• DIRECTIONS: For this listing, reproduce the line with "(294, 134) = (338, 125): white", the line with "(725, 423) = (244, 456): none -> green apple", and the lines between, exactly as they stand. Leave out pictures and all other lines.
(Beginning of SOURCE DATA)
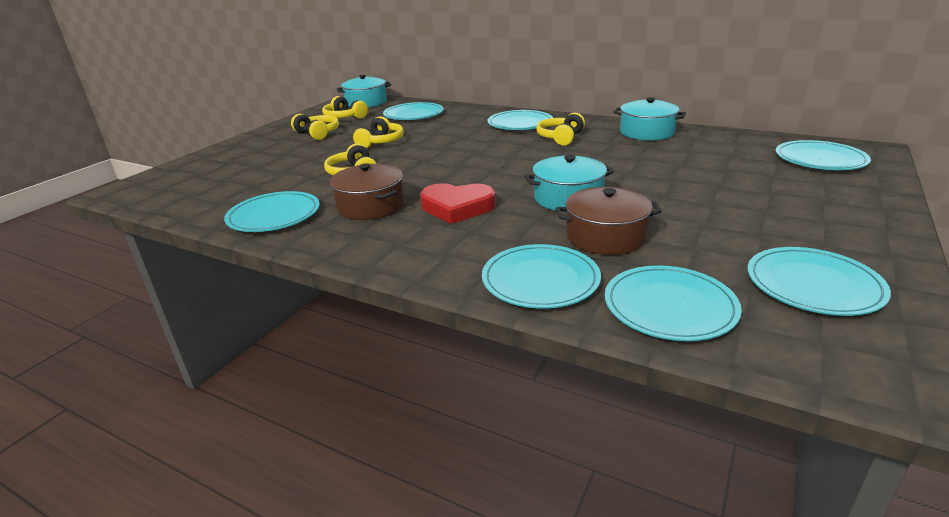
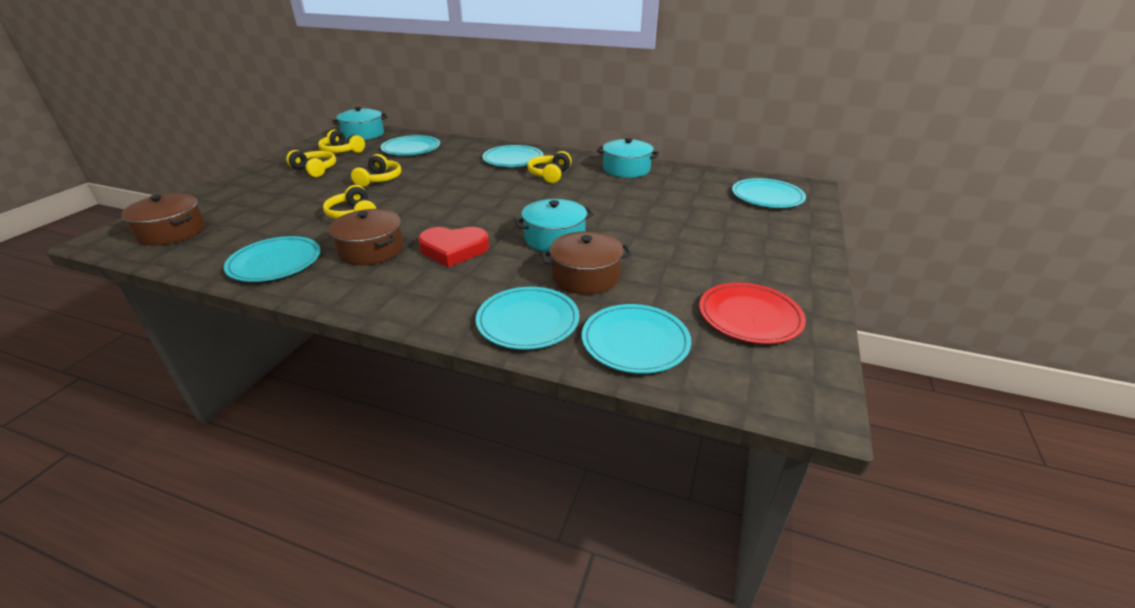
camera: 10 degrees left, 5 degrees up
(179, 187) = (172, 232): none -> brown pot
(813, 285) = (750, 316): turquoise plate -> red plate

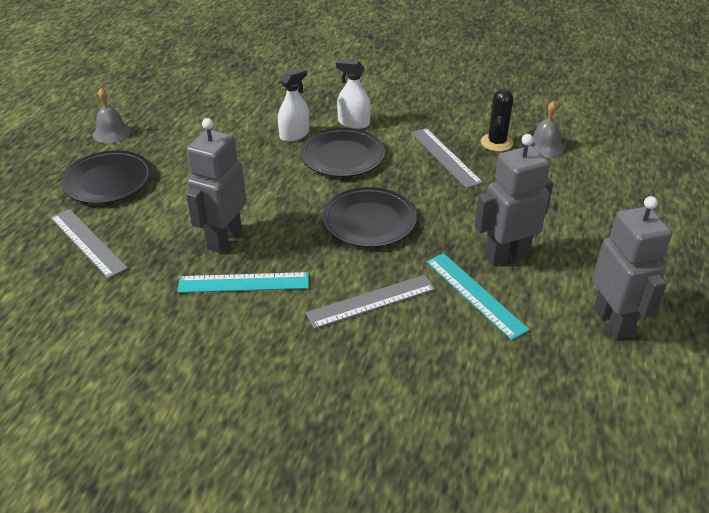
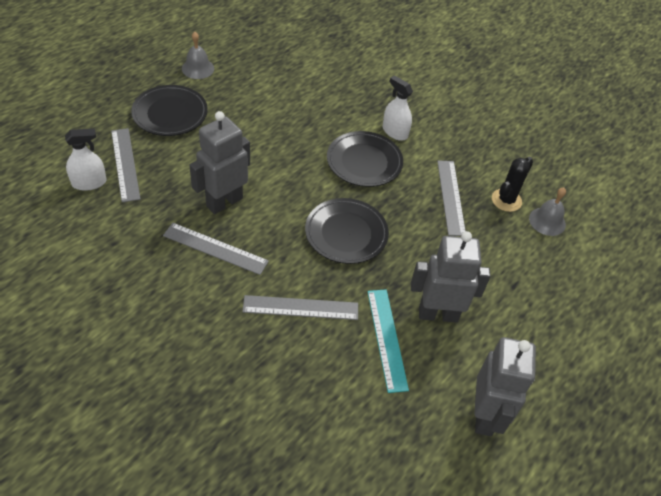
camera: 20 degrees right, 10 degrees up
(243, 282) = (215, 248): turquoise ruler -> grey ruler
(294, 134) = (338, 125): white spray bottle -> white spray bottle (89, 183)

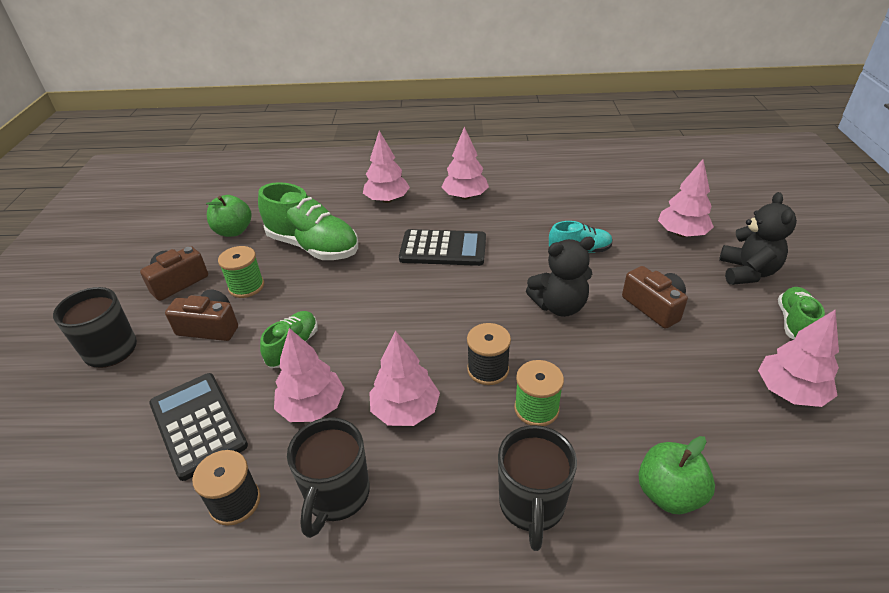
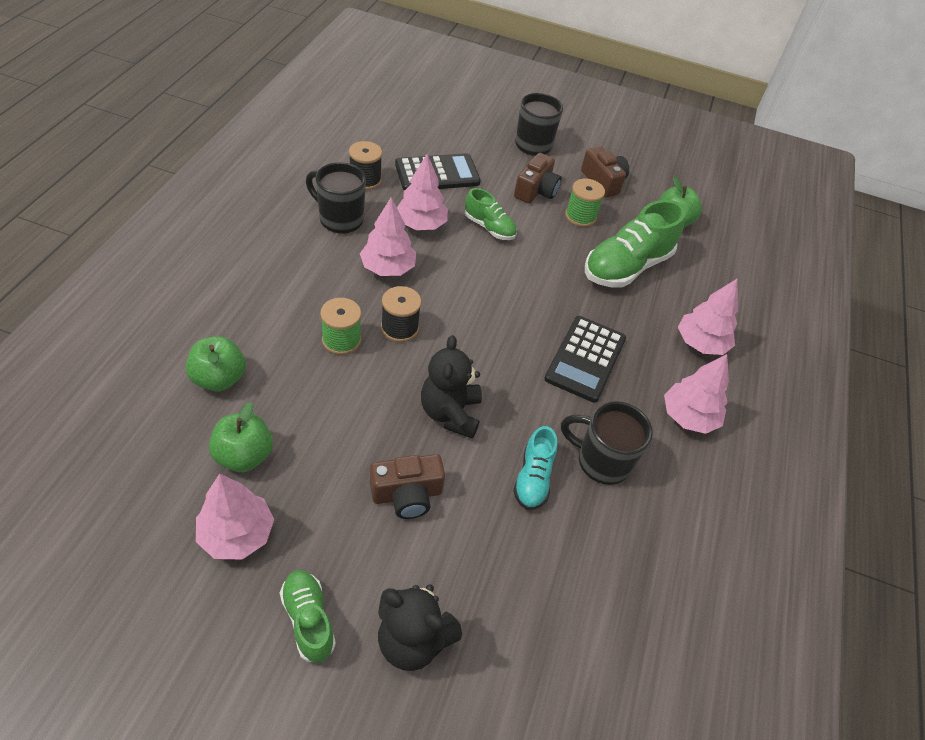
camera: 100 degrees right, 10 degrees up
(532, 505) = (267, 302): black mug -> black mug (601, 461)
(682, 233) = (522, 618): pink tree -> none
(725, 423) = (244, 456): none -> green apple
(794, 323) = (308, 620): green shoe -> green shoe turned 150 degrees counterclockwise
(End of SOURCE DATA)
• ANSWER SECTION:
(294, 134) = (338, 125): white spray bottle -> white spray bottle (89, 183)

camera: 100 degrees right, 10 degrees up
(532, 505) = (267, 302): black mug -> black mug (601, 461)
(682, 233) = (522, 618): pink tree -> none
(725, 423) = (244, 456): none -> green apple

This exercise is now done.